Available records:
• • • • • • •
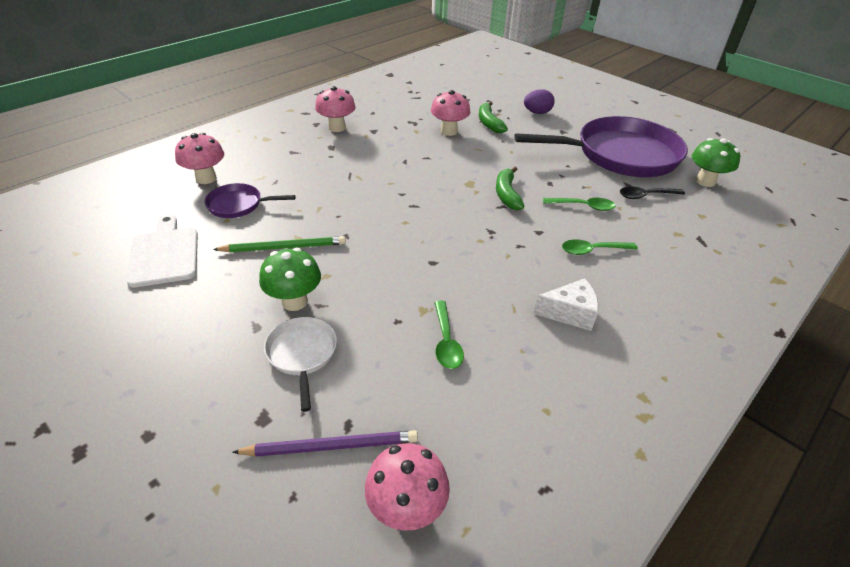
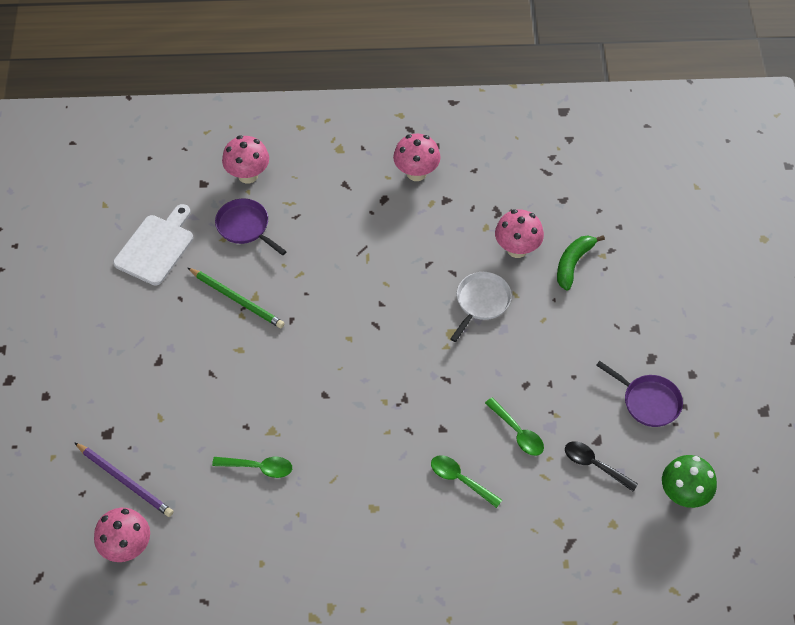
camera: 45 degrees right, 15 degrees up
(294, 301) = (199, 358): green mushroom -> none
(302, 354) = (165, 405): white pan -> white pan (481, 302)
(446, 341) = (258, 467): green spoon -> green spoon turned 120 degrees counterclockwise
(507, 194) = (469, 369): green banana -> none
(537, 113) = (647, 282): purple egg -> none
(569, 313) = (366, 515): white cheese -> none
(620, 155) = (648, 401): purple pan -> purple pan, size x0.44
• • • • • • •
Work order:
The result should be the full listing, retyped exactly and free of pictures.

Task answer:
camera: 45 degrees right, 15 degrees up
(294, 301) = (199, 358): green mushroom -> none
(302, 354) = (165, 405): white pan -> white pan (481, 302)
(446, 341) = (258, 467): green spoon -> green spoon turned 120 degrees counterclockwise
(507, 194) = (469, 369): green banana -> none
(537, 113) = (647, 282): purple egg -> none
(569, 313) = (366, 515): white cheese -> none
(620, 155) = (648, 401): purple pan -> purple pan, size x0.44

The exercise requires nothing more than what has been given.